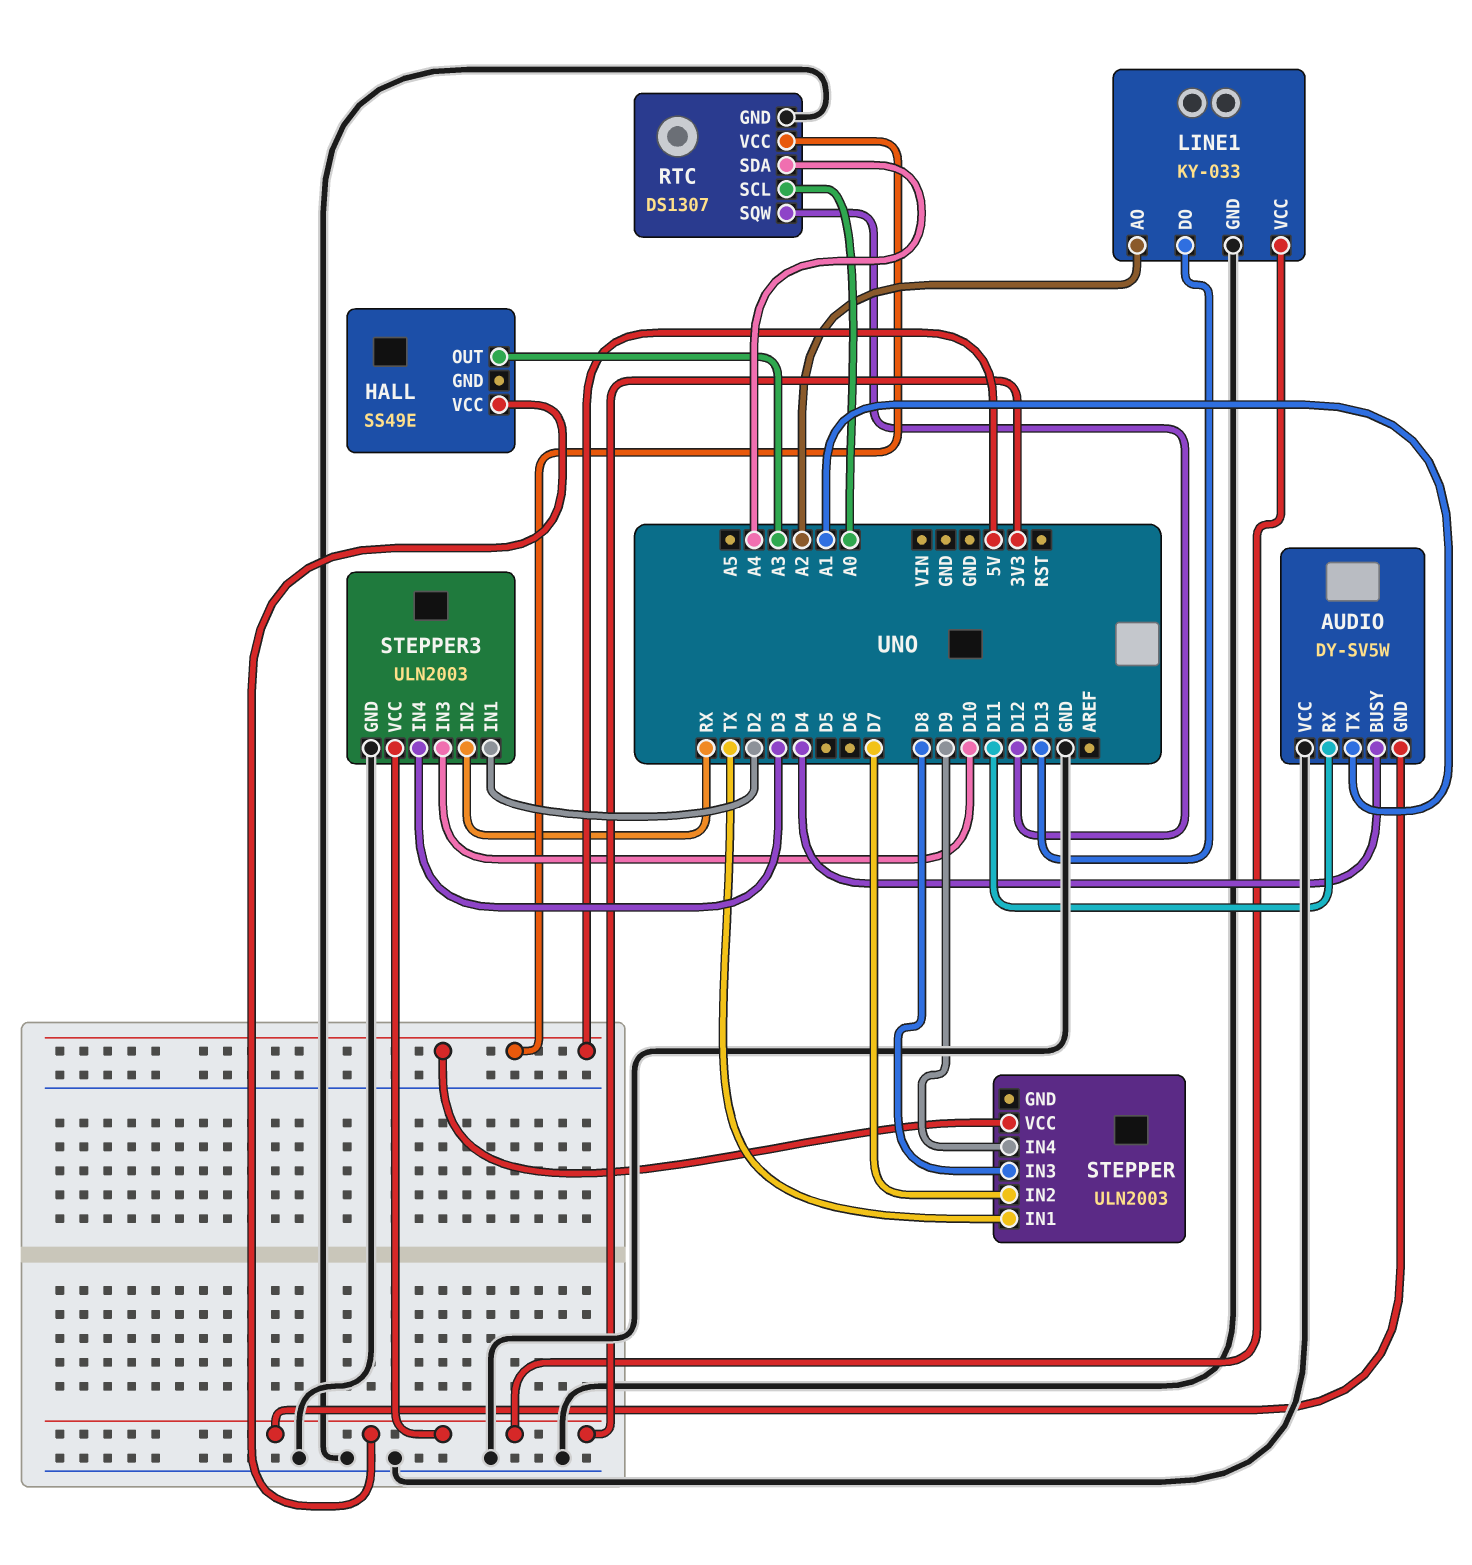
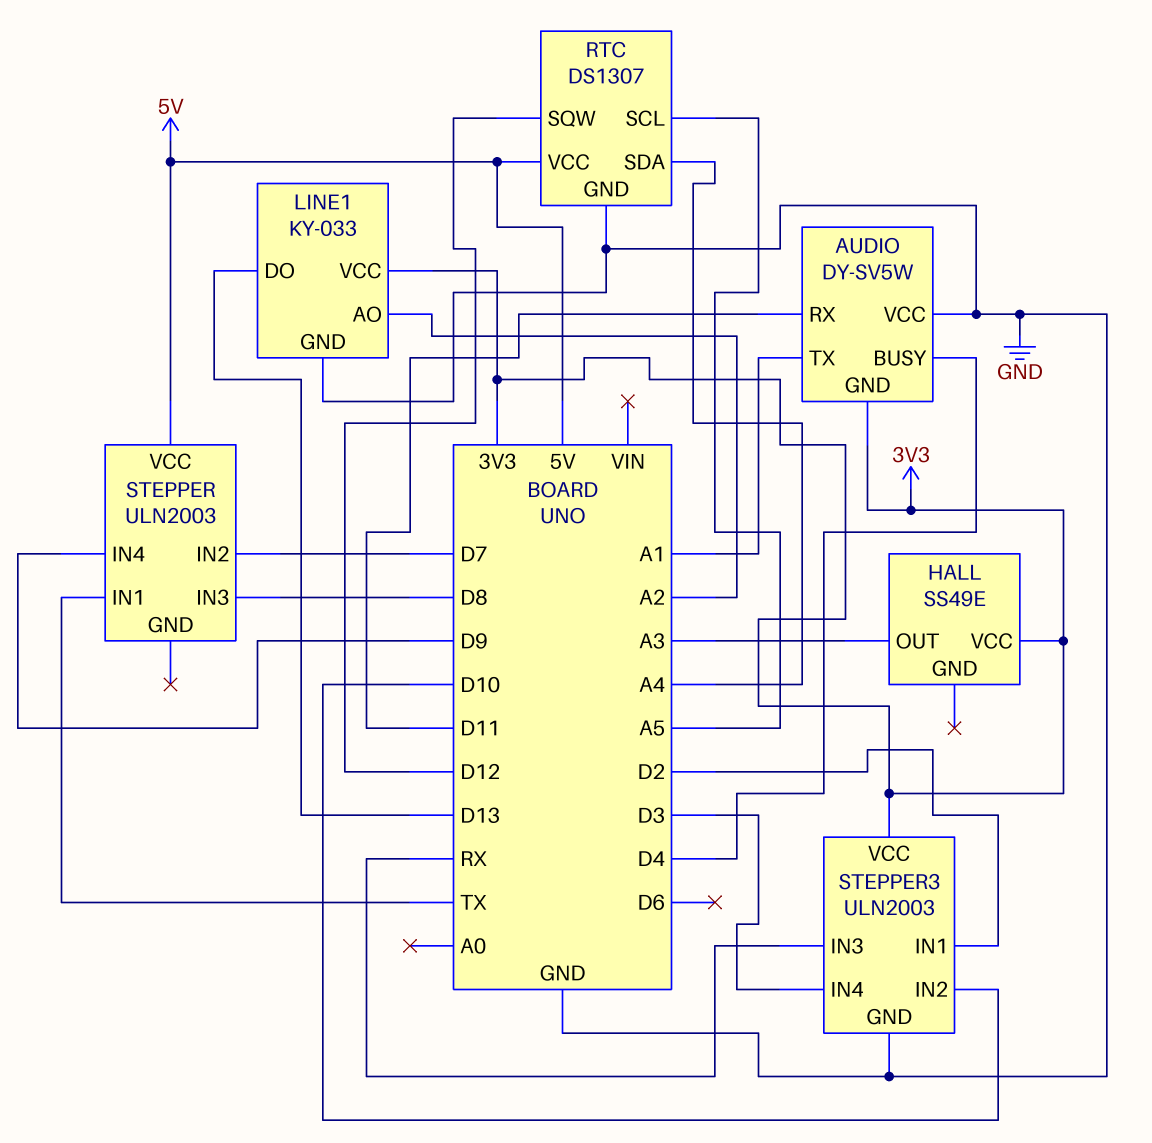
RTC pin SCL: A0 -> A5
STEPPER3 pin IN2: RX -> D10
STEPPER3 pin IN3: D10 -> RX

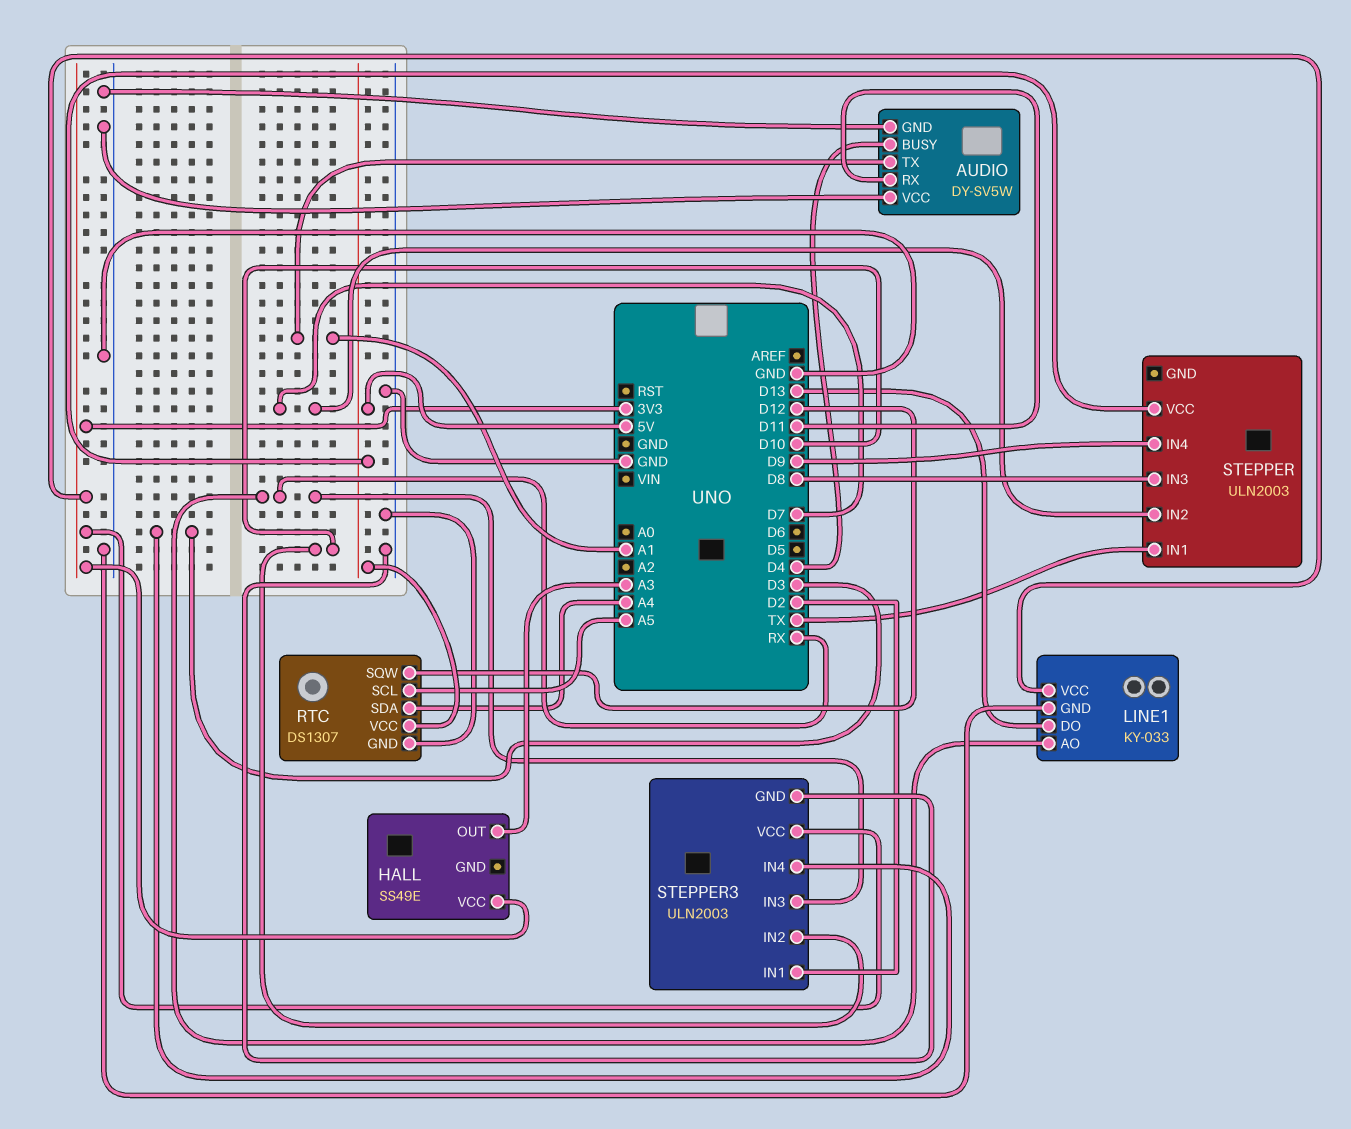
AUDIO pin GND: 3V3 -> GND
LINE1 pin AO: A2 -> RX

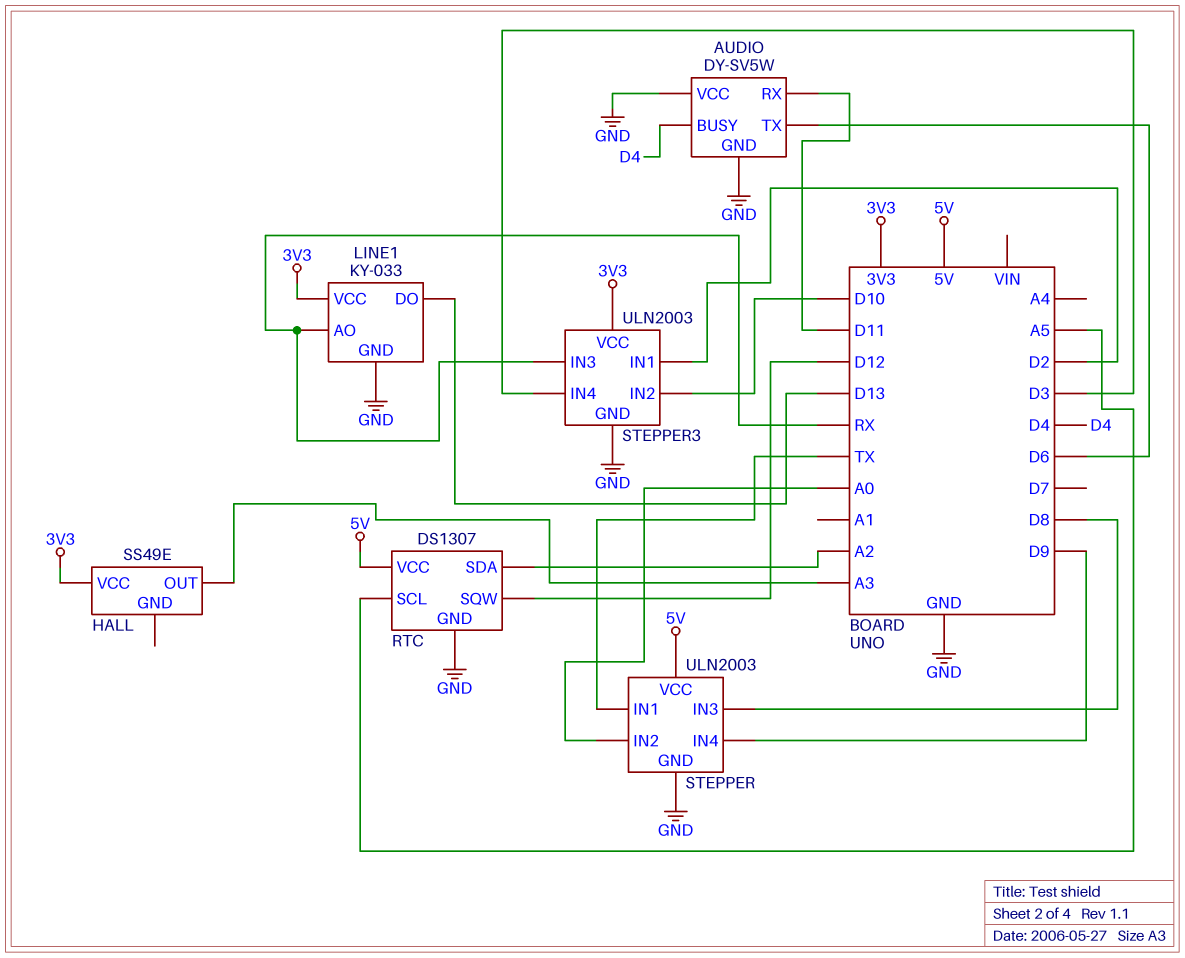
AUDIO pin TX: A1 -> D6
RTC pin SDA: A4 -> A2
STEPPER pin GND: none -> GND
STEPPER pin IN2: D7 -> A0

===

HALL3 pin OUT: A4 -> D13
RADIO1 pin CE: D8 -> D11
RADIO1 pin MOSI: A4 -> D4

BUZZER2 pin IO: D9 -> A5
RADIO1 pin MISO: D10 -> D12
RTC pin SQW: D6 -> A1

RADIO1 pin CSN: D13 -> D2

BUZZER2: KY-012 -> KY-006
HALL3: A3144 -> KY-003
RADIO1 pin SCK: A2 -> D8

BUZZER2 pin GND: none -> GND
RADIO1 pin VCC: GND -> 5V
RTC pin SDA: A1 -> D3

===

▸ Work order:
I'd like the lines above repeated exactly, from the one that contains "AUDIO pin GND: 3V3 -> GND" through the one that contains "STEPPER pin IN2: D7 -> A0", with no pictures.

▸ Written response:
AUDIO pin GND: 3V3 -> GND
LINE1 pin AO: A2 -> RX

AUDIO pin TX: A1 -> D6
RTC pin SDA: A4 -> A2
STEPPER pin GND: none -> GND
STEPPER pin IN2: D7 -> A0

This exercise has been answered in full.